Task to complete: Only a number is expected: how many lines in the data below contain the word "minus".
***** Data under study
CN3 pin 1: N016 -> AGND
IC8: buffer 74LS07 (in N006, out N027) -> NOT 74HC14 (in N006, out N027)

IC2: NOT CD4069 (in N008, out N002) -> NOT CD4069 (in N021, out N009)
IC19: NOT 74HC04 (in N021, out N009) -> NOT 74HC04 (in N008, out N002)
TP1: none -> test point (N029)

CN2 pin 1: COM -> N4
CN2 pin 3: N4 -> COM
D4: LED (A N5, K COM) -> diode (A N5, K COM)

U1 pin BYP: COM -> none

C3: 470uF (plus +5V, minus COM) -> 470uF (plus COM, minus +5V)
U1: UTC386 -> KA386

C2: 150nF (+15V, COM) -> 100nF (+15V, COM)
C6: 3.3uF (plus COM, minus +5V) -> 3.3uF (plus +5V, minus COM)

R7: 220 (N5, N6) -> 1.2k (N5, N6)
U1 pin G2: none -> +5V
**********
Answer for this exercise: 2